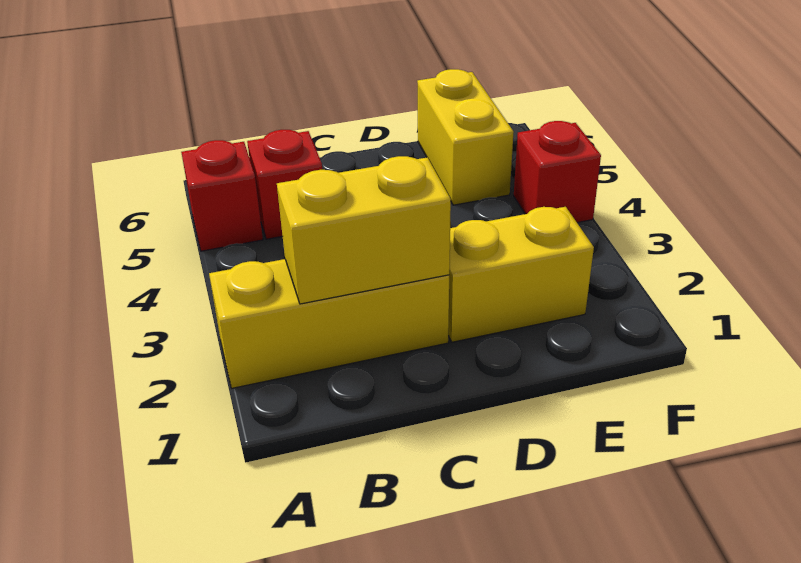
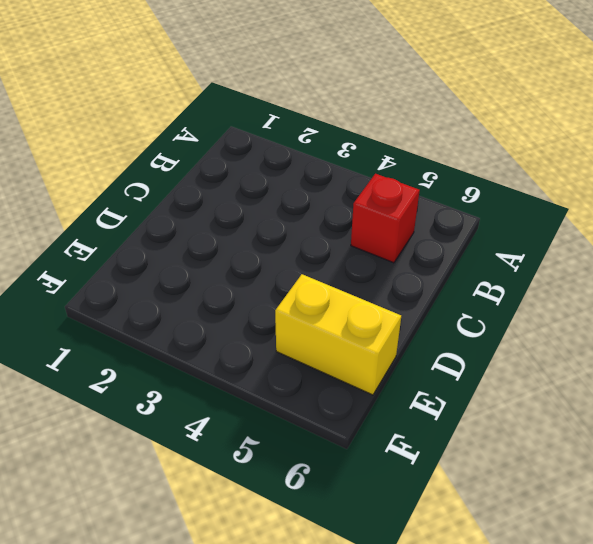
none -> yellow 1x3 brick [209,259,449,388]
none -> red 1x1 brick [181,140,263,251]

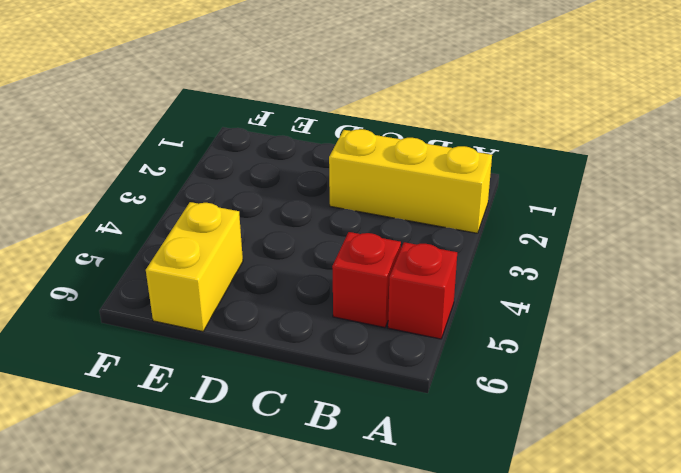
none -> yellow 1x2 brick [448,207,594,342]
none -> red 1x1 brick [514,121,601,223]

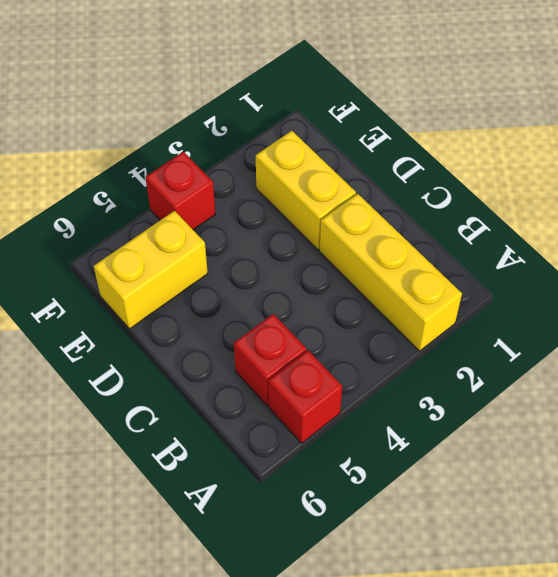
none -> yellow 1x2 brick [277,156,451,304]

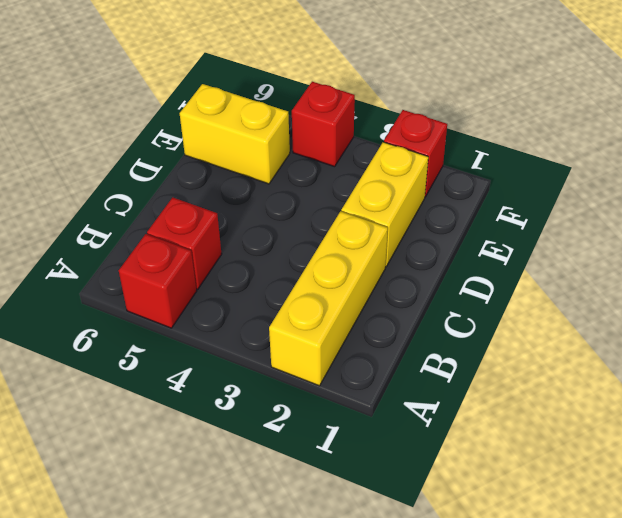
red 1x1 brick [384,110,447,197] -> none
none -> yellow 1x2 brick [277,156,451,304]

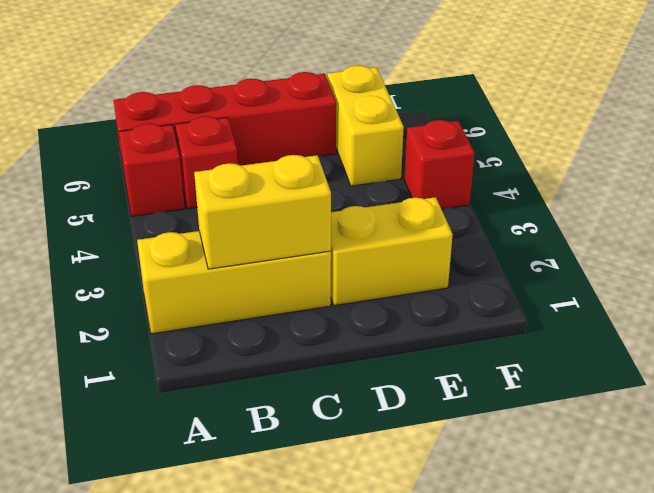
red 1x4 brick [114,72,336,176] -> none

== About this exercise ==
Using the listing, count the lines holding the word "yellow" and write down that number alone.

== Problem solution ==
4